Assigned task:
Convert the material into a JSON list of strings, one string per line, starting with the line that contains "Question: Which point" and going on through the end of the material. Leave out blank lines and pictures.

Material provided:
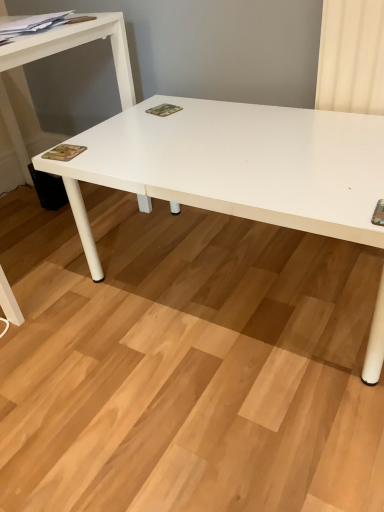
Question: Is camouflage fabric magazine at center, the second magazine when ordered from bottom to top, positioned behind white matte table at left?

Choices:
 (A) no
 (B) yes

Answer: (B)

Question: Does camouflage fabric magazine at center, the 2th magazine in the top-to-bottom sequence, appear on the left side of white matte table at left?

Choices:
 (A) no
 (B) yes

Answer: (A)

Question: Does camouflage fabric magazine at center, the third magazine when ordered from left to right, have a greater height compared to white matte table at left?

Choices:
 (A) yes
 (B) no

Answer: (B)

Question: Is camouflage fabric magazine at center, the 2th magazine in the top-to-bottom sequence, not near white matte table at left?

Choices:
 (A) yes
 (B) no

Answer: (B)

Question: From the image's perspective, is camouflage fabric magazine at center, the second magazine when ordered from bottom to top, located above white matte table at left?

Choices:
 (A) no
 (B) yes

Answer: (B)

Question: Is camouflage fabric magazine at center, the second magazine when ordered from bottom to top, thinner than white matte table at left?

Choices:
 (A) no
 (B) yes

Answer: (B)

Question: Is white matte table at left located within camouflage paper at lower left, placed as the second magazine when sorted from left to right?

Choices:
 (A) no
 (B) yes

Answer: (A)

Question: Considering the relative sizes of camouflage paper at lower left, the third magazine when ordered from top to bottom, and white matte table at left in the image provided, is camouflage paper at lower left, the third magazine when ordered from top to bottom, shorter than white matte table at left?

Choices:
 (A) no
 (B) yes

Answer: (B)

Question: Does camouflage paper at lower left, the 1th magazine in the bottom-to-top sequence, have a smaller size compared to white matte table at left?

Choices:
 (A) yes
 (B) no

Answer: (A)

Question: From a real-world perspective, is camouflage paper at lower left, the third magazine when ordered from top to bottom, located higher than white matte table at left?

Choices:
 (A) yes
 (B) no

Answer: (A)

Question: Is camouflage paper at lower left, the third magazine when ordered from top to bottom, at the left side of white matte table at left?

Choices:
 (A) yes
 (B) no

Answer: (B)

Question: Is camouflage paper at lower left, placed as the second magazine when sorted from left to right, facing away from white matte table at left?

Choices:
 (A) no
 (B) yes

Answer: (A)

Question: Is white matte table at left positioned far away from camouflage paper at lower left, placed as the second magazine when sorted from left to right?

Choices:
 (A) no
 (B) yes

Answer: (A)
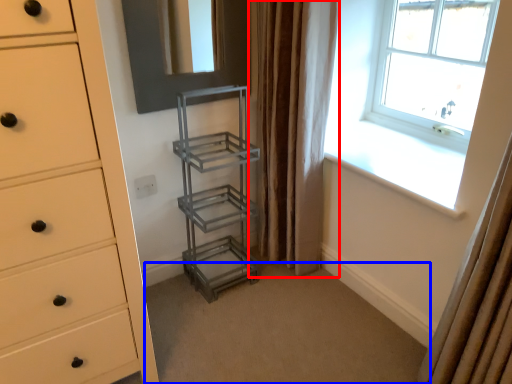
Question: Among these objects, which one is nearest to the camera, curtain (highlighted by a red box) or plain (highlighted by a blue box)?

Choices:
 (A) curtain
 (B) plain

Answer: (B)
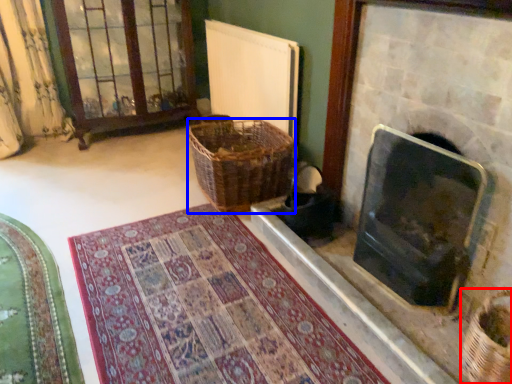
Question: Which point is further to the camera, basket (highlighted by a red box) or basket (highlighted by a blue box)?

Choices:
 (A) basket
 (B) basket

Answer: (B)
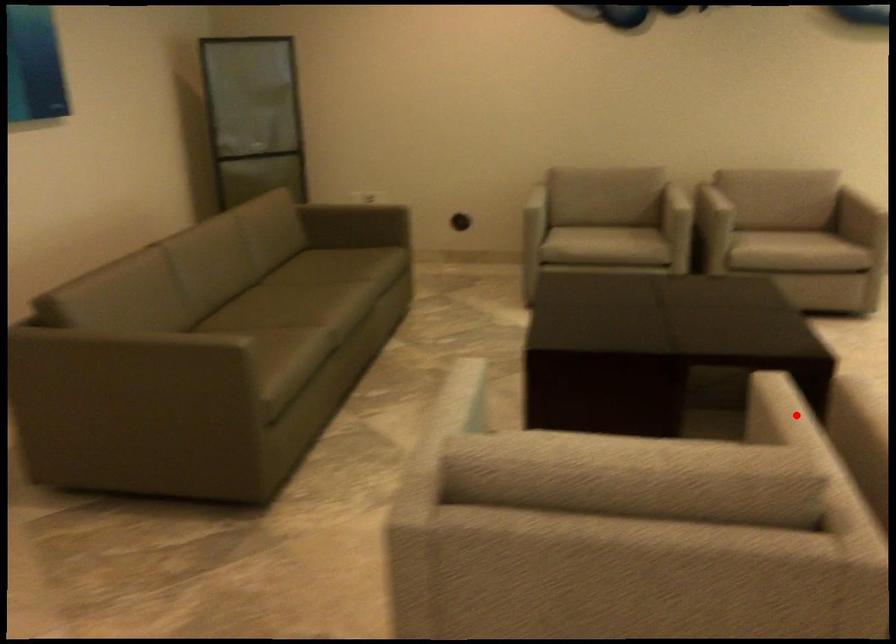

Exercise solution:
[
  "Question: Which point is further to the camera, basket (highlighted by a red box) or basket (highlighted by a blue box)?",
  "Choices:",
  " (A) basket",
  " (B) basket",
  "Answer: (B)"
]